__TASK OBJECTIVE__:
Select from the data all lines with the word "flipped".
======== INFORMATION ========
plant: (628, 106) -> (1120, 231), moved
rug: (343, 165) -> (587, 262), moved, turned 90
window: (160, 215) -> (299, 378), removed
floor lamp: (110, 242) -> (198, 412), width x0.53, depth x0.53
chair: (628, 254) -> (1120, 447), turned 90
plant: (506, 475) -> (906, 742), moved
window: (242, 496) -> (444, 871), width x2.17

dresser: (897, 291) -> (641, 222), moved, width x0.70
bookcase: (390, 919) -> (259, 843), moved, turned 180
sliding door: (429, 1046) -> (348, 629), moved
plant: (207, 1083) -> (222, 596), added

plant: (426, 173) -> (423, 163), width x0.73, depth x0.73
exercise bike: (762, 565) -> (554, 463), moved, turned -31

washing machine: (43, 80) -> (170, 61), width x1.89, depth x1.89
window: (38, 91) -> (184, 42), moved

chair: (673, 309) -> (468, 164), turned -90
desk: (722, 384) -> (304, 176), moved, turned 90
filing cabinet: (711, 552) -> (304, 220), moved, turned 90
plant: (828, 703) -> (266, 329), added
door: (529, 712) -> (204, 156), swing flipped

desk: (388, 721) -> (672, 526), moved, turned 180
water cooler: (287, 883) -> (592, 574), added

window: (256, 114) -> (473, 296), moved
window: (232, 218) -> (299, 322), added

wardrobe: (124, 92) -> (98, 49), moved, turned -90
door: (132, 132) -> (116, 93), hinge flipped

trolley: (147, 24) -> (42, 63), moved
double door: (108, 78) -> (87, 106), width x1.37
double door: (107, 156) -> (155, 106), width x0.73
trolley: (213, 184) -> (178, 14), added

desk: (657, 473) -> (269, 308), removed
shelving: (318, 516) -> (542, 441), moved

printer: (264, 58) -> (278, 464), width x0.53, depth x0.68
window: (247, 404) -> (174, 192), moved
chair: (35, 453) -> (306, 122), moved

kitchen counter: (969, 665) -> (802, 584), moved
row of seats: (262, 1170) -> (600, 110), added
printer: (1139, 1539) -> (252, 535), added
========
__ANSWER SECTION__:
door: (529, 712) -> (204, 156), swing flipped
door: (132, 132) -> (116, 93), hinge flipped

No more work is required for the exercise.